-- WORK INSTRUCTIONS --
Retype each line of the material below word for word; pictures stay out.

-- MATERIAL TO PROCESS --

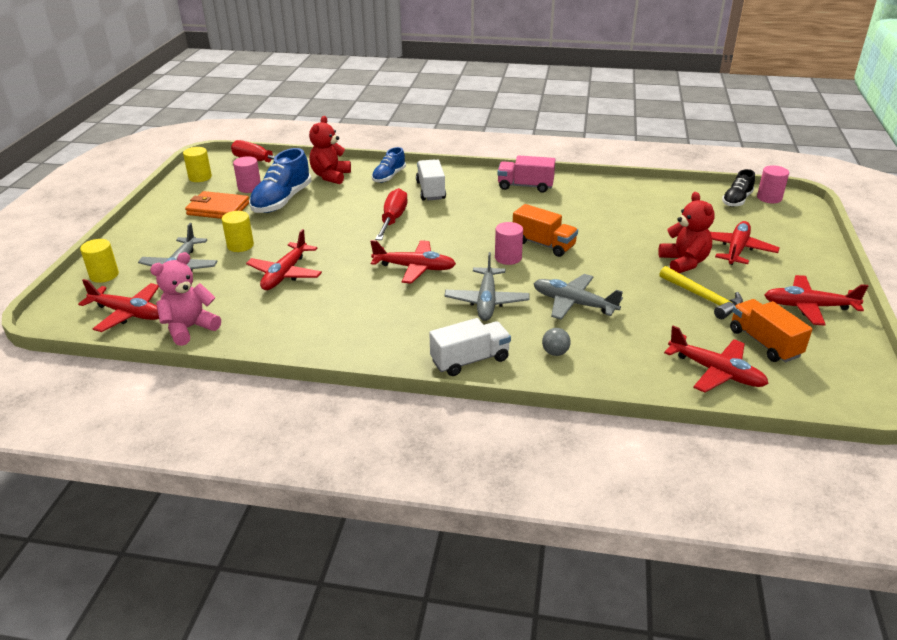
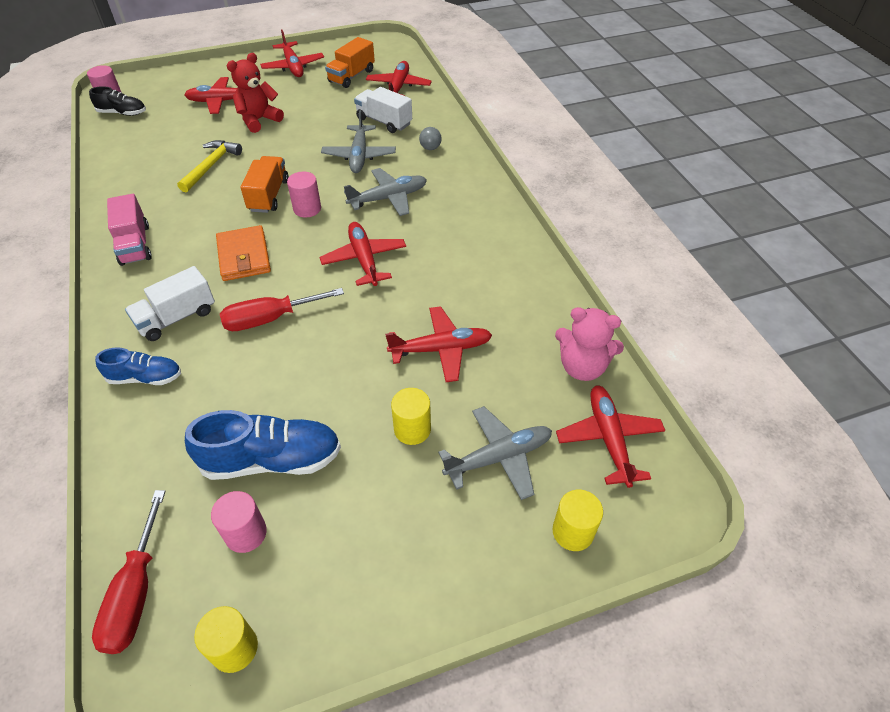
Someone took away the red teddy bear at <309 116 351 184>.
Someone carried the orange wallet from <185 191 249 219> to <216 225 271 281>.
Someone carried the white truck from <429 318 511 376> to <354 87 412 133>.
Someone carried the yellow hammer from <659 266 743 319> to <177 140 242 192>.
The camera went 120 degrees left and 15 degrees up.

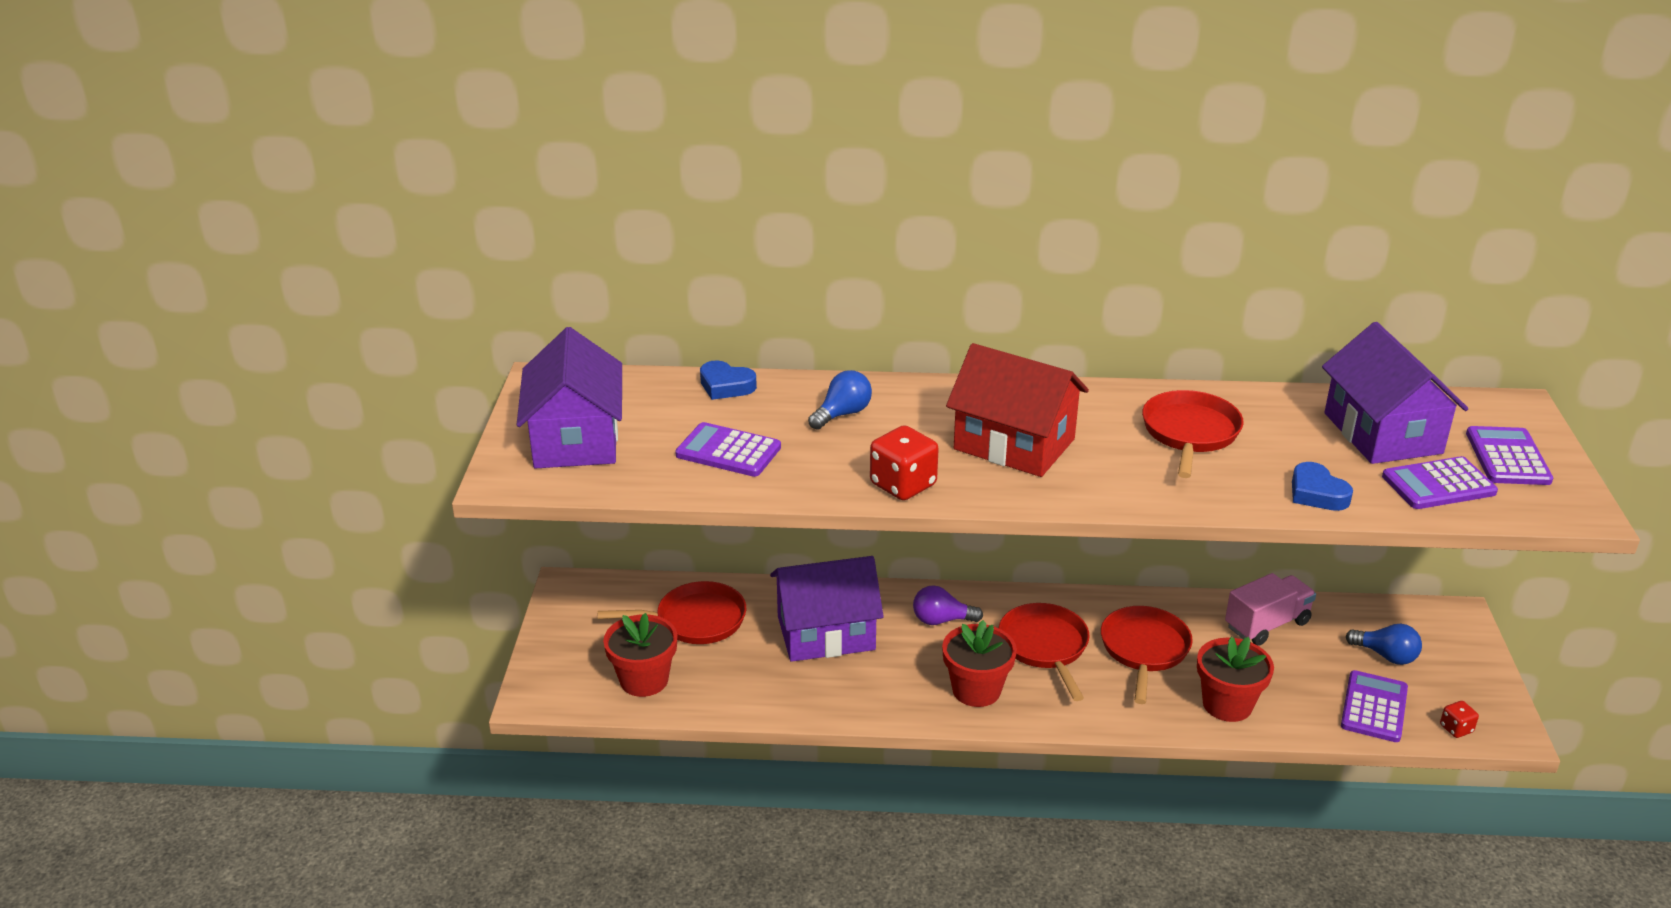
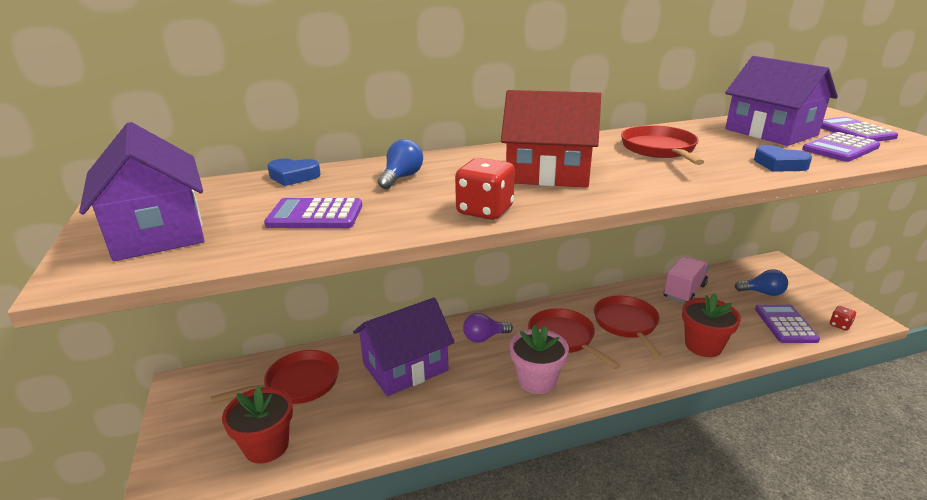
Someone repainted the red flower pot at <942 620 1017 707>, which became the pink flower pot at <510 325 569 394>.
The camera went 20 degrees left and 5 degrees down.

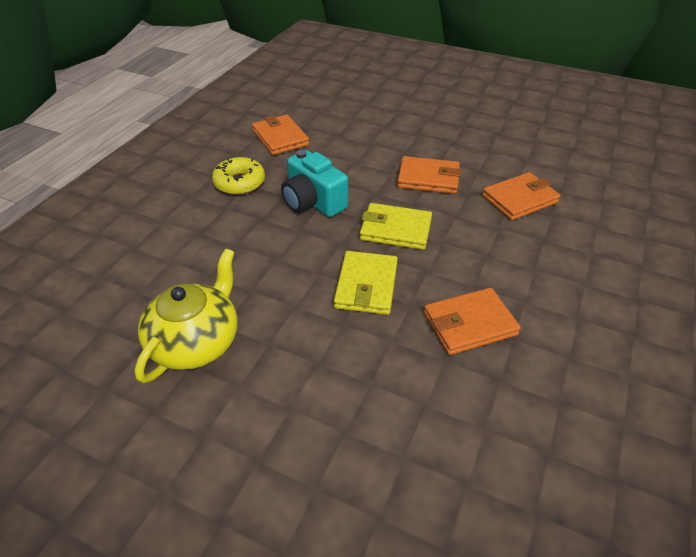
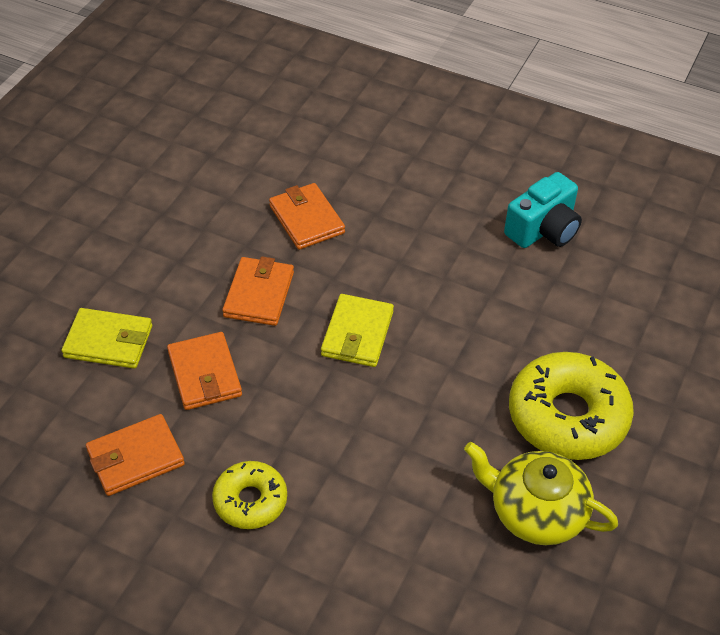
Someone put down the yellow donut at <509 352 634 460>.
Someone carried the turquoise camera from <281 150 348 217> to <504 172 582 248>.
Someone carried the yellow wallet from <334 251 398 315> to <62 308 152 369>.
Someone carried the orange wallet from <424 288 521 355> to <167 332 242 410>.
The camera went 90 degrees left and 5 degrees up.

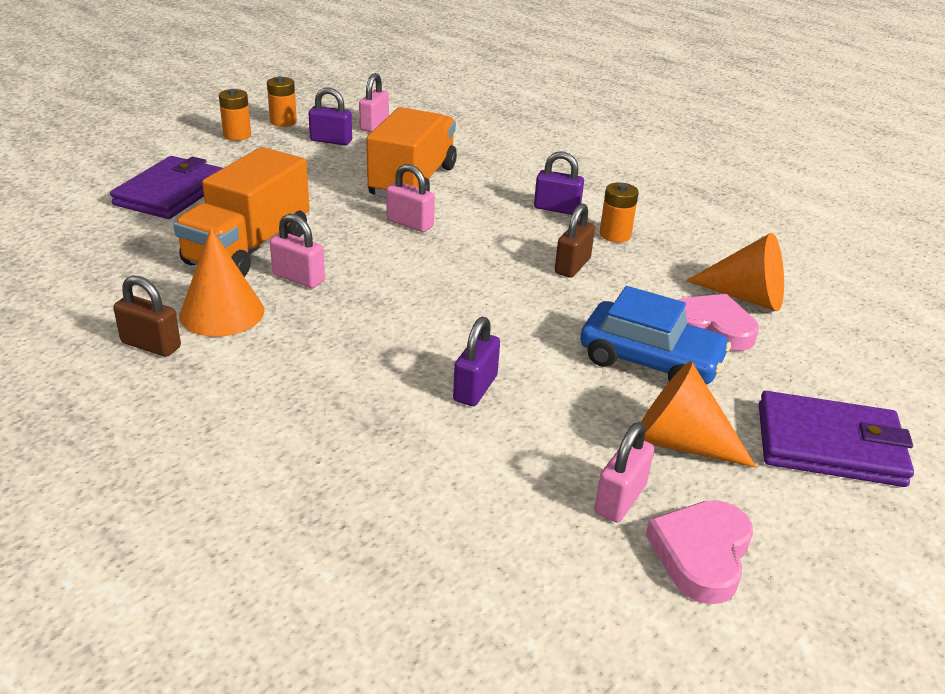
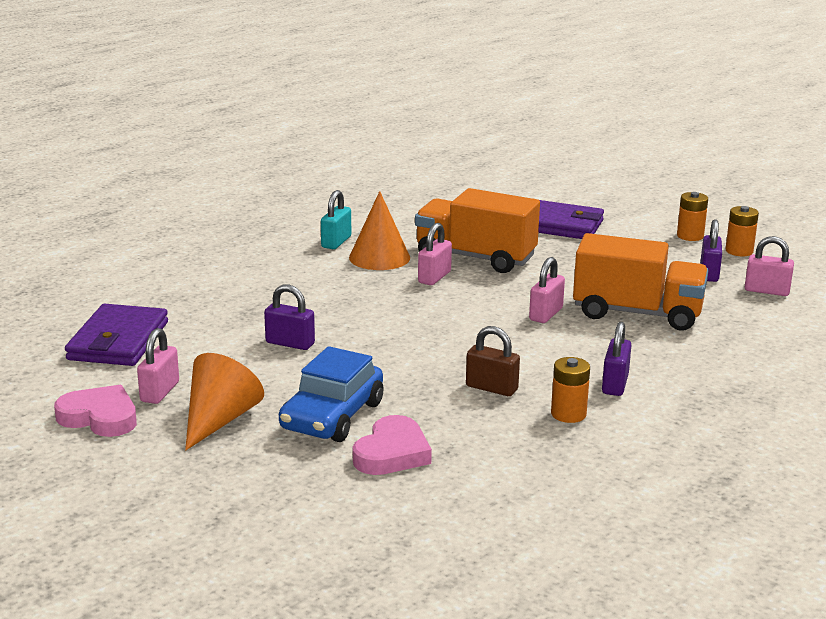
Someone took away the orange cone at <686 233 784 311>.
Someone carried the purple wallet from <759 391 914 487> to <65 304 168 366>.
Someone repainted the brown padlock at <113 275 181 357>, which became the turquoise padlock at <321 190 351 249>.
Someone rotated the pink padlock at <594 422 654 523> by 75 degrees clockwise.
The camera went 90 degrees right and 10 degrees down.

-- REPLY TO THE TASK --
Someone took away the red teddy bear at <309 116 351 184>.
Someone carried the orange wallet from <185 191 249 219> to <216 225 271 281>.
Someone carried the white truck from <429 318 511 376> to <354 87 412 133>.
Someone carried the yellow hammer from <659 266 743 319> to <177 140 242 192>.
The camera went 120 degrees left and 15 degrees up.

Someone repainted the red flower pot at <942 620 1017 707>, which became the pink flower pot at <510 325 569 394>.
The camera went 20 degrees left and 5 degrees down.

Someone put down the yellow donut at <509 352 634 460>.
Someone carried the turquoise camera from <281 150 348 217> to <504 172 582 248>.
Someone carried the yellow wallet from <334 251 398 315> to <62 308 152 369>.
Someone carried the orange wallet from <424 288 521 355> to <167 332 242 410>.
The camera went 90 degrees left and 5 degrees up.

Someone took away the orange cone at <686 233 784 311>.
Someone carried the purple wallet from <759 391 914 487> to <65 304 168 366>.
Someone repainted the brown padlock at <113 275 181 357>, which became the turquoise padlock at <321 190 351 249>.
Someone rotated the pink padlock at <594 422 654 523> by 75 degrees clockwise.
The camera went 90 degrees right and 10 degrees down.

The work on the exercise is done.